-------- LISTED ENTRIES

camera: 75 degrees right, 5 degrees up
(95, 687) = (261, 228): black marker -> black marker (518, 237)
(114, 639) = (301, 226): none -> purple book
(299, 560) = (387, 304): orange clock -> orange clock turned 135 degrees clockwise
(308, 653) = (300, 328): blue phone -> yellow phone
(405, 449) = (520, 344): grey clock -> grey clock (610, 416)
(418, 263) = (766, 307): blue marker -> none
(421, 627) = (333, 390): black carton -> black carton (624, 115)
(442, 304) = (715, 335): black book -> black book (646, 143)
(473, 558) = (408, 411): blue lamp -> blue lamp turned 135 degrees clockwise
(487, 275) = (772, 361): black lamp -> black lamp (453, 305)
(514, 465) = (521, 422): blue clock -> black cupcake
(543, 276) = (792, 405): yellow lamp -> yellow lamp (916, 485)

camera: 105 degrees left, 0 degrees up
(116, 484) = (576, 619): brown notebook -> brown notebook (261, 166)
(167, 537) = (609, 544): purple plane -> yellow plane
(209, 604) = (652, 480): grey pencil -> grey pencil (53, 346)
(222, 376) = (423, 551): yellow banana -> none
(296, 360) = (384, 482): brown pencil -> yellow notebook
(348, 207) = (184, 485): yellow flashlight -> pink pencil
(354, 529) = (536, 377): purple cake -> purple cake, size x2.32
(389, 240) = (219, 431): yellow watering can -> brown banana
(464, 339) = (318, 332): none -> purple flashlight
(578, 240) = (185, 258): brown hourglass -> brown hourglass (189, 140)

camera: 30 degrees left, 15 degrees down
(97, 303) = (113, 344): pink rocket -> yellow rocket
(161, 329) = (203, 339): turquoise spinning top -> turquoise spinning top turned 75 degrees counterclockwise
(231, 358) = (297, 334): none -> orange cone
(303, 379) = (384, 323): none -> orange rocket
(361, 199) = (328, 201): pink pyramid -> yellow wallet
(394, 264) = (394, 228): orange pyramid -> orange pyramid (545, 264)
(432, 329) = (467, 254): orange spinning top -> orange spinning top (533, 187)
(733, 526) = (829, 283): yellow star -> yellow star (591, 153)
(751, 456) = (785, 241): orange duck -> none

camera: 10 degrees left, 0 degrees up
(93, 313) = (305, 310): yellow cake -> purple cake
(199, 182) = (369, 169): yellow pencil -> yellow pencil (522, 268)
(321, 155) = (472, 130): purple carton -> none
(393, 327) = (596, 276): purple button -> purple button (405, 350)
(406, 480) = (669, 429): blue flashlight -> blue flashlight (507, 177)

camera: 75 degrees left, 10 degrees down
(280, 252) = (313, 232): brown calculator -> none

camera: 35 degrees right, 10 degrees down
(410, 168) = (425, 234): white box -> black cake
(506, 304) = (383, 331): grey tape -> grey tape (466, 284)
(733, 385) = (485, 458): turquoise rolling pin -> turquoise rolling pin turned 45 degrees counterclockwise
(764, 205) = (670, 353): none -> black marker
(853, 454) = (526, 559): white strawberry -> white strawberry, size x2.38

----------------

▶ _WORK REQUEST_
Your answer must consist solely of the lines from the top of the entries above through the line containing "(167, 537) = (609, 544): purple", copied exactly, both ends included.

▶ _EXERCISE RESPONSE_
camera: 75 degrees right, 5 degrees up
(95, 687) = (261, 228): black marker -> black marker (518, 237)
(114, 639) = (301, 226): none -> purple book
(299, 560) = (387, 304): orange clock -> orange clock turned 135 degrees clockwise
(308, 653) = (300, 328): blue phone -> yellow phone
(405, 449) = (520, 344): grey clock -> grey clock (610, 416)
(418, 263) = (766, 307): blue marker -> none
(421, 627) = (333, 390): black carton -> black carton (624, 115)
(442, 304) = (715, 335): black book -> black book (646, 143)
(473, 558) = (408, 411): blue lamp -> blue lamp turned 135 degrees clockwise
(487, 275) = (772, 361): black lamp -> black lamp (453, 305)
(514, 465) = (521, 422): blue clock -> black cupcake
(543, 276) = (792, 405): yellow lamp -> yellow lamp (916, 485)

camera: 105 degrees left, 0 degrees up
(116, 484) = (576, 619): brown notebook -> brown notebook (261, 166)
(167, 537) = (609, 544): purple plane -> yellow plane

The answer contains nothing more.